## PROBLEM TO WORK ON
Whenever an image turns up, omit it and return the remaining data exactly.

(Change listing data)

/---

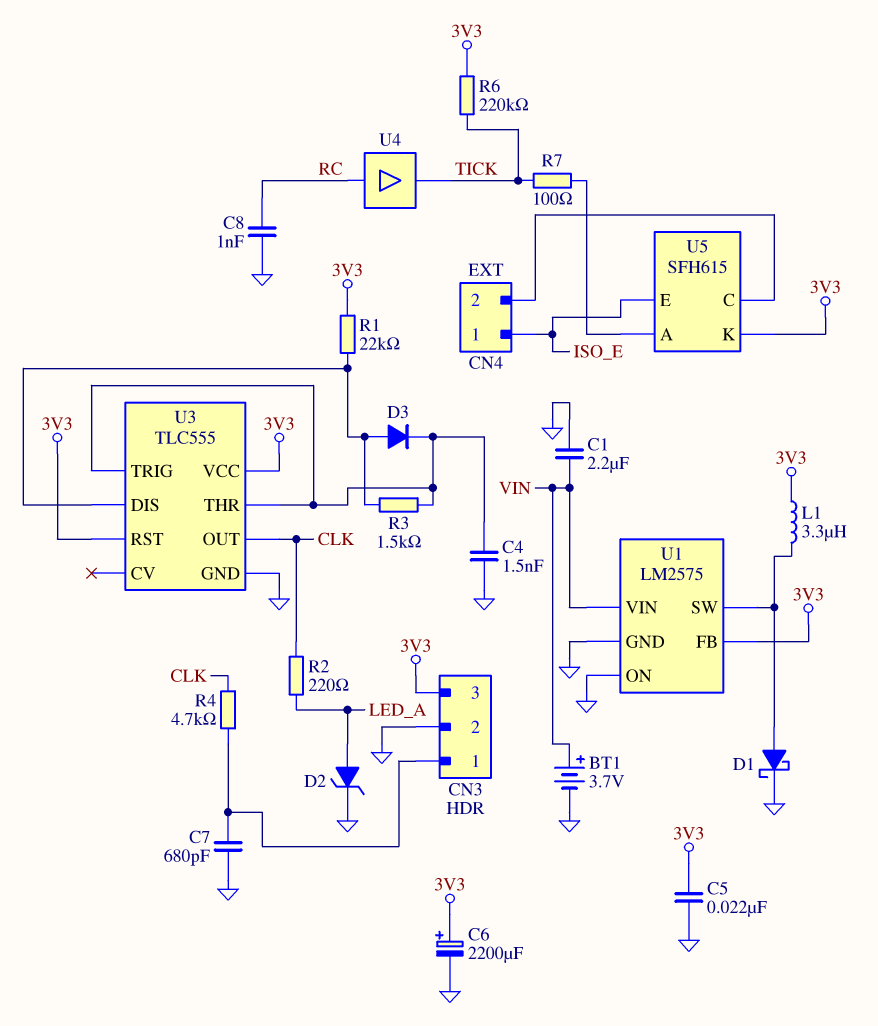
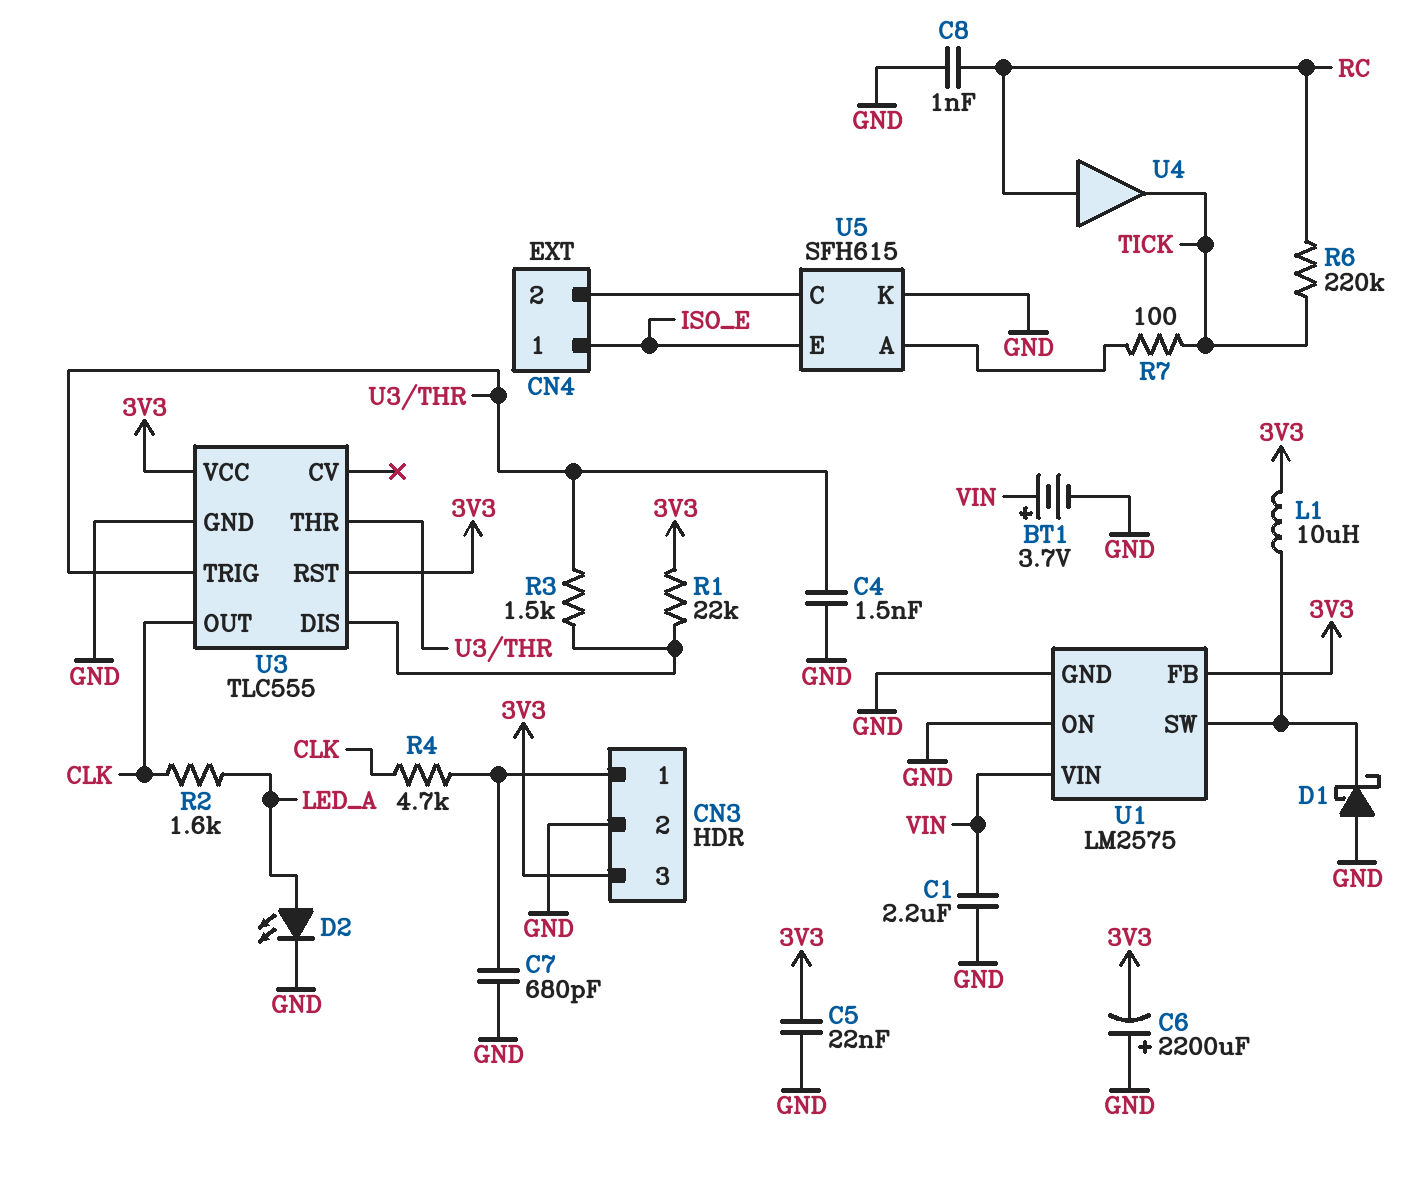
C6: 2200uF (plus 3V3, minus GND) -> 2200uF (plus GND, minus 3V3)
D1: schottky (A U1/SW, K GND) -> schottky (A GND, K U1/SW)
D2: zener (A LED_A, K GND) -> LED (A LED_A, K GND)
D3: diode (A U3/DIS, K U3/THR) -> none
L1: 3.3uH (3V3, U1/SW) -> 10uH (3V3, U1/SW)
R2: 220 (CLK, LED_A) -> 1.6k (CLK, LED_A)
R6: 220k (3V3, TICK) -> 220k (RC, TICK)
U5 pin K: 3V3 -> GND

\---

## OUTPUT OF THE EXERCISE
C6: 2200uF (plus 3V3, minus GND) -> 2200uF (plus GND, minus 3V3)
D1: schottky (A U1/SW, K GND) -> schottky (A GND, K U1/SW)
D2: zener (A LED_A, K GND) -> LED (A LED_A, K GND)
D3: diode (A U3/DIS, K U3/THR) -> none
L1: 3.3uH (3V3, U1/SW) -> 10uH (3V3, U1/SW)
R2: 220 (CLK, LED_A) -> 1.6k (CLK, LED_A)
R6: 220k (3V3, TICK) -> 220k (RC, TICK)
U5 pin K: 3V3 -> GND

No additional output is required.